▸ PROBLEM REQUIREMENTS
Would you work out how many of the lines below hold "down" and reply with nothing but the number?

▸ EXERCISE MATERIALS

┌──

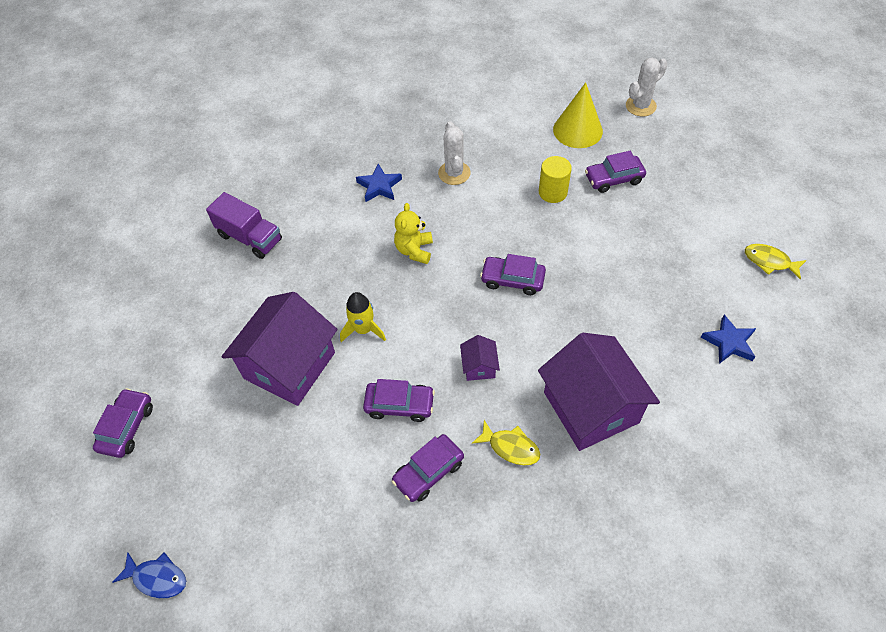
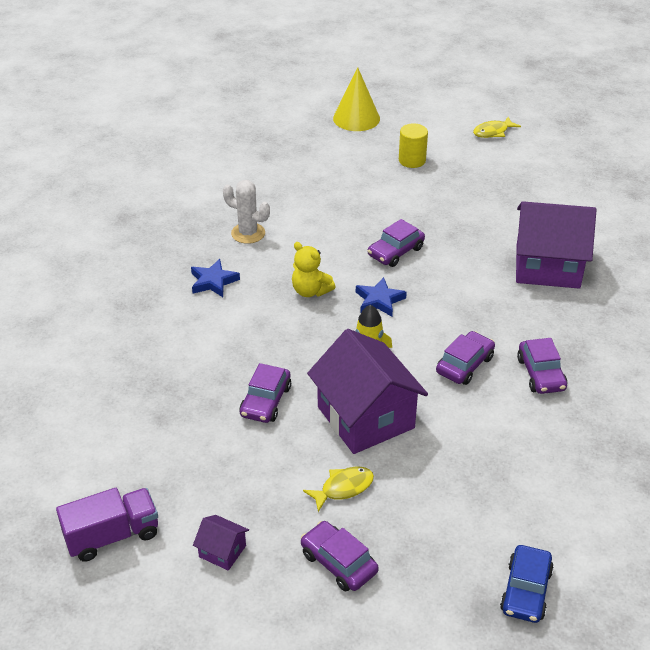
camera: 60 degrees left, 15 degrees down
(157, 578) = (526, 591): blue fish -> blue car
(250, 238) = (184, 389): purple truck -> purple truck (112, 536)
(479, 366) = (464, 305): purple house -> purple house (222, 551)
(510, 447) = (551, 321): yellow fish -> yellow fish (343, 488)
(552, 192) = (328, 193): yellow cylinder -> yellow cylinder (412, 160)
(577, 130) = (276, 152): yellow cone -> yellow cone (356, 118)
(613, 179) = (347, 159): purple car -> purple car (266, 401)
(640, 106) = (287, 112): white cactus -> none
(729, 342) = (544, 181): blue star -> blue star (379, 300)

└──
┌──

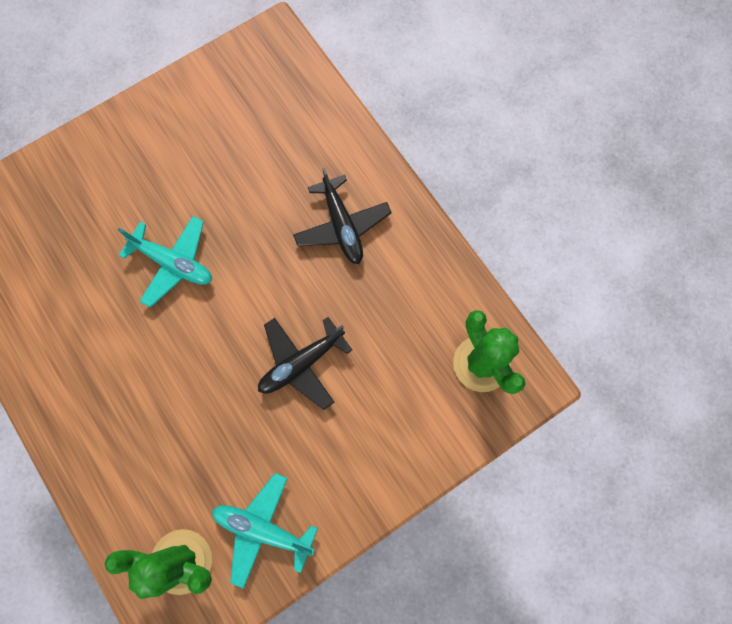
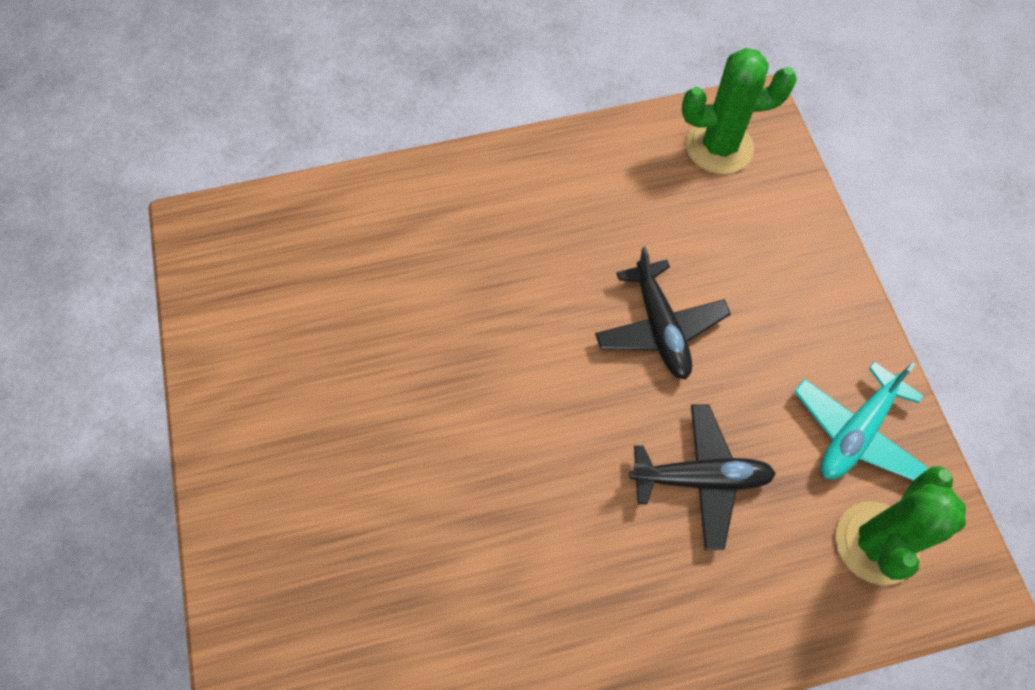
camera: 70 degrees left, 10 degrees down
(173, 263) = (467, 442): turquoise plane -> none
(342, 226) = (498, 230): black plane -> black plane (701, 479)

└──
┌──

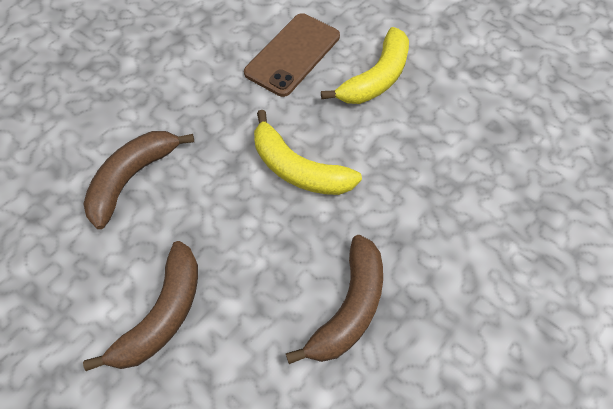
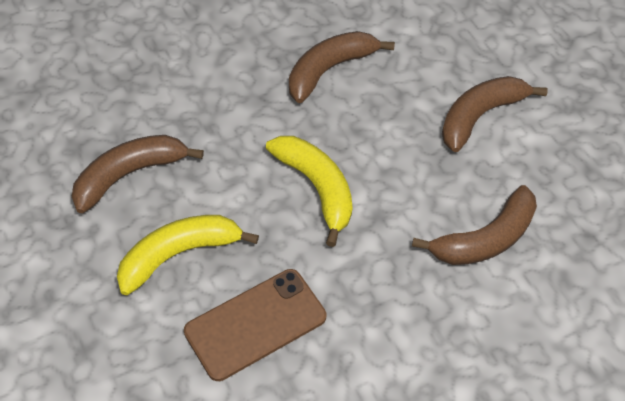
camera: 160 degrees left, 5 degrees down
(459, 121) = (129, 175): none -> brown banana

└──

▸ RESPONSE FOR THIS EXERCISE
3